Return, character for character, the lines from the one bearing "The yellow ruler" through the end of the material. Omit everything before that line.
━━ INPUT DATA ━━
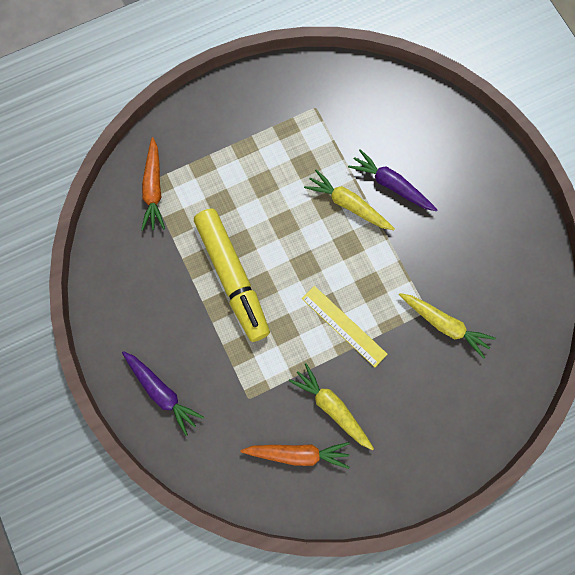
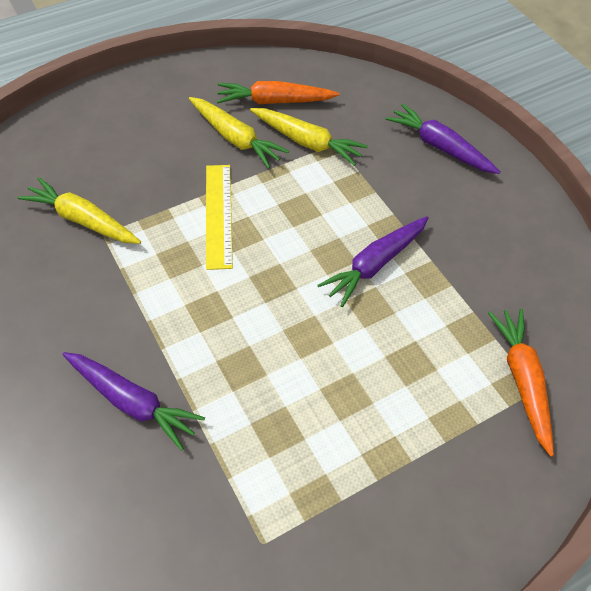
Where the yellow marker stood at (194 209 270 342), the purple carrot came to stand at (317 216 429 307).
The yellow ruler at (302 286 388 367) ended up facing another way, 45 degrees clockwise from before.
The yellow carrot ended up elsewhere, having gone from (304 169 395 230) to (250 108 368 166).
━━━
→ **REPLY**:
The yellow ruler at (302 286 388 367) ended up facing another way, 45 degrees clockwise from before.
The yellow carrot ended up elsewhere, having gone from (304 169 395 230) to (250 108 368 166).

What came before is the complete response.